Top of Available records

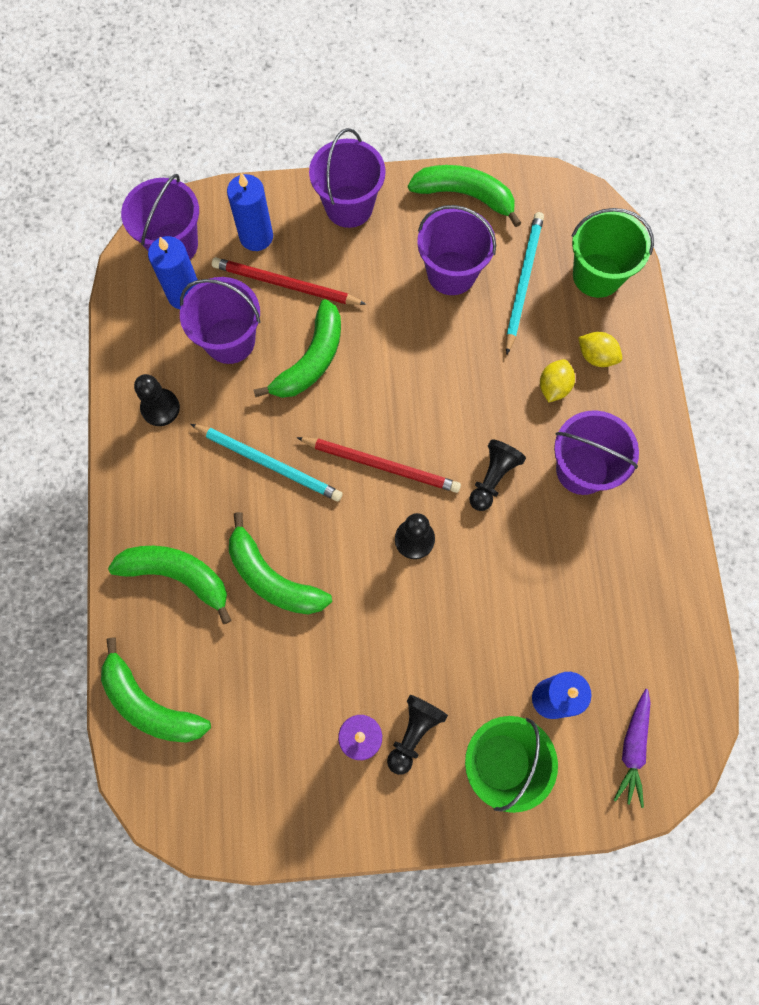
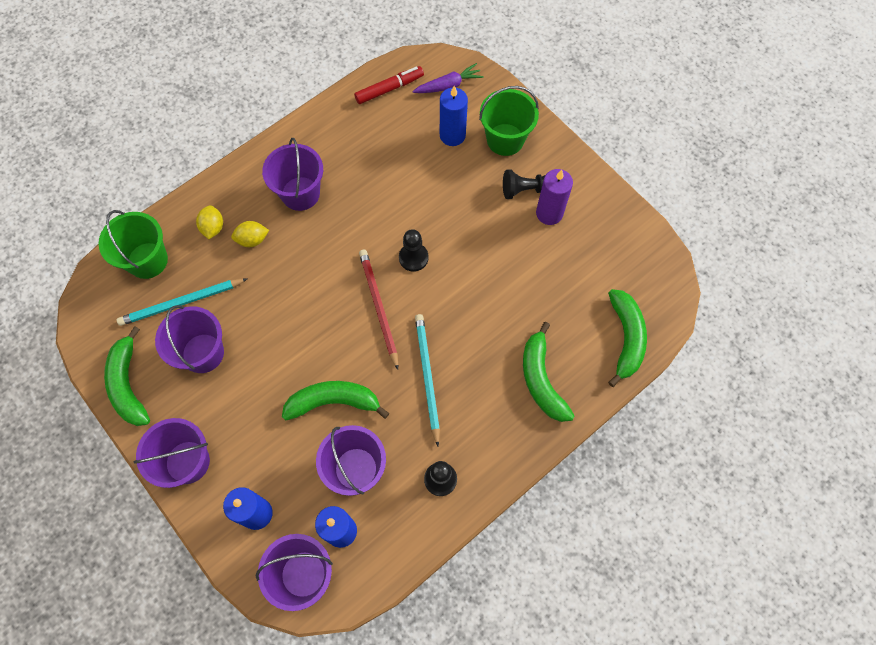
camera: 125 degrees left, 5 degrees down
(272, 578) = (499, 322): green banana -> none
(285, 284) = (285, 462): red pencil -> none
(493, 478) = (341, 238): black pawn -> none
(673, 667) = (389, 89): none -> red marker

Bottom of Available records

Exercise goal:
Exactly and only the lines from the line containing "(493, 478) = (341, 238): black pawn -> none" through the last line of the entries should be copied, both ends included.

Answer below:
(493, 478) = (341, 238): black pawn -> none
(673, 667) = (389, 89): none -> red marker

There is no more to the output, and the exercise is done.